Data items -

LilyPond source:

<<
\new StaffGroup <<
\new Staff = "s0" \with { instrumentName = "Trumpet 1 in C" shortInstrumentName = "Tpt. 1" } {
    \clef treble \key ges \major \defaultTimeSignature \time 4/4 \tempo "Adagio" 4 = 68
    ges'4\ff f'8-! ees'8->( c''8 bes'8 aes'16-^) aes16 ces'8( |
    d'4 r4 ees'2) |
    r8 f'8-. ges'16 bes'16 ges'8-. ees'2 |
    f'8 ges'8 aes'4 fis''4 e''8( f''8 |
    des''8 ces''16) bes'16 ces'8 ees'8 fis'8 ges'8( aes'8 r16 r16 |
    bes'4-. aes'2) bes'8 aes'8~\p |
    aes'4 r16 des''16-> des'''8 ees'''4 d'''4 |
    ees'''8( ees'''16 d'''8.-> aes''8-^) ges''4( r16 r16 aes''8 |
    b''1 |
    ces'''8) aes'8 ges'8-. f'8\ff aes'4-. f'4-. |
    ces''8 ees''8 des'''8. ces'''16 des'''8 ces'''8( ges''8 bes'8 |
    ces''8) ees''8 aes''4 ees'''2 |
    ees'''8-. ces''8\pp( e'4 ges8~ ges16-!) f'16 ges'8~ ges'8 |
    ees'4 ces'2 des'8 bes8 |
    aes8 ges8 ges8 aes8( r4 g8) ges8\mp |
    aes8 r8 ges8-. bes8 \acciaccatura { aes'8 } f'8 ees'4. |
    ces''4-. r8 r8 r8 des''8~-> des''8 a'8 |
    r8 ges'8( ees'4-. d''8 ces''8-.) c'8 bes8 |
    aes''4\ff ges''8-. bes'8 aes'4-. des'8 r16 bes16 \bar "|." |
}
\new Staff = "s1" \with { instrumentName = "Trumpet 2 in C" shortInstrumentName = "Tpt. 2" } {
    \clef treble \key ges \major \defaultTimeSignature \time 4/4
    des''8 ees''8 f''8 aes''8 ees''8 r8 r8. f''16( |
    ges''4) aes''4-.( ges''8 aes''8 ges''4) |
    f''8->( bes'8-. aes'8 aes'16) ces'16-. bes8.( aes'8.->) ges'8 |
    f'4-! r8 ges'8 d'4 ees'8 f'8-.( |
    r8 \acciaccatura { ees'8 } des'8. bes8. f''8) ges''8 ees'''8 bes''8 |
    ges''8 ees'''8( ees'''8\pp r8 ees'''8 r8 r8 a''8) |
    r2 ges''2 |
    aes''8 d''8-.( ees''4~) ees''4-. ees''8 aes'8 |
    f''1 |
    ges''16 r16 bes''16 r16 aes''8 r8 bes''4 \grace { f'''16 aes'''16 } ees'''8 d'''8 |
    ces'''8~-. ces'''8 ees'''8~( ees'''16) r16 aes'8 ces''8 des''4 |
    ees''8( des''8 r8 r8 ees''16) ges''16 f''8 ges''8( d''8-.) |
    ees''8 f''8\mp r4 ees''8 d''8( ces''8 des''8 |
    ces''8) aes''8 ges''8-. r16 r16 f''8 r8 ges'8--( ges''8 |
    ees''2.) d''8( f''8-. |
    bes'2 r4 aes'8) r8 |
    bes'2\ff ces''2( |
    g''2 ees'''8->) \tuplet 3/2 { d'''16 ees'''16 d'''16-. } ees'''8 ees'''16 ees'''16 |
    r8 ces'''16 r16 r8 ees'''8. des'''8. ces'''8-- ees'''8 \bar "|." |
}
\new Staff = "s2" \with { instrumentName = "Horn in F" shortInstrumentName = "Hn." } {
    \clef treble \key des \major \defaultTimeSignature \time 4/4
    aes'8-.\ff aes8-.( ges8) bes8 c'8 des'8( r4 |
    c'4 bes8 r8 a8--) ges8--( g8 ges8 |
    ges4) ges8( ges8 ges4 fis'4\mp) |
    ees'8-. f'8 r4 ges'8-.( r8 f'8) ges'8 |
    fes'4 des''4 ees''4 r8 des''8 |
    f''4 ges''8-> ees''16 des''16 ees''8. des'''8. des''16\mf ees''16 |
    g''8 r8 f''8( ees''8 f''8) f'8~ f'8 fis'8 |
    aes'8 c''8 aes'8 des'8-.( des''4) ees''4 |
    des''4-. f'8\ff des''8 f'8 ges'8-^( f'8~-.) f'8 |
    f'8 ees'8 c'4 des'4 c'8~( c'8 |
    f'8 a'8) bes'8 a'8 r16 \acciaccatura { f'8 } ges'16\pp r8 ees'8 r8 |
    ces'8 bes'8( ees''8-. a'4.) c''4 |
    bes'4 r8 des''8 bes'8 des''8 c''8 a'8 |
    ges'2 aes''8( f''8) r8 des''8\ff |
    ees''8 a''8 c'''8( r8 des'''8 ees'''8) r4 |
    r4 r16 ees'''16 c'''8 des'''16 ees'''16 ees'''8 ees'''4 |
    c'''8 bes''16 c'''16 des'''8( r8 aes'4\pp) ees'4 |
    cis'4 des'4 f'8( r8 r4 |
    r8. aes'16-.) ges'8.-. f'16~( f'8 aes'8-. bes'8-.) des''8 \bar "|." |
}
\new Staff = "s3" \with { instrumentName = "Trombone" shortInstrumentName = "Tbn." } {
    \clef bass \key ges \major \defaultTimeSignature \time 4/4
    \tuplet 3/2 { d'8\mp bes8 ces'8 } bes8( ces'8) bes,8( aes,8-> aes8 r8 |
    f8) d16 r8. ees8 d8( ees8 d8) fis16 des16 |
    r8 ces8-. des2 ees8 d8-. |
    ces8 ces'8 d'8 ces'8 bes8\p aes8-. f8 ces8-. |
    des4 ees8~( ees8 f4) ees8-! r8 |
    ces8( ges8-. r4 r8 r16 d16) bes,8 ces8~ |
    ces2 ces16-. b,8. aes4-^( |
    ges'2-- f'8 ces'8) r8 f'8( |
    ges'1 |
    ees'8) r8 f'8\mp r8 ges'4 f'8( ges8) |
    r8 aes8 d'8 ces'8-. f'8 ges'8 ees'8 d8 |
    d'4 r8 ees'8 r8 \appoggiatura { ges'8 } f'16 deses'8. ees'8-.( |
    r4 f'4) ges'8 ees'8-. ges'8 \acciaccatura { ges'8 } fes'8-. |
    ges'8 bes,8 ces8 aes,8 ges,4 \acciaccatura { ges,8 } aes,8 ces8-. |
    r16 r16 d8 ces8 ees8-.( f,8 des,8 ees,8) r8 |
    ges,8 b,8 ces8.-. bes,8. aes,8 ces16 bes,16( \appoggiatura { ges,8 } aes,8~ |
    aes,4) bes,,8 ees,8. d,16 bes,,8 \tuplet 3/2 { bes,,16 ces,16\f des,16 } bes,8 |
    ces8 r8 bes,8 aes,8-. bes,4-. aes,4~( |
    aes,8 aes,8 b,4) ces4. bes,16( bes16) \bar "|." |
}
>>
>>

Task goal -
Report every line in the items above that contains the word "treble".

Written response -
    \clef treble \key ges \major \defaultTimeSignature \time 4/4 \tempo "Adagio" 4 = 68
    \clef treble \key ges \major \defaultTimeSignature \time 4/4
    \clef treble \key des \major \defaultTimeSignature \time 4/4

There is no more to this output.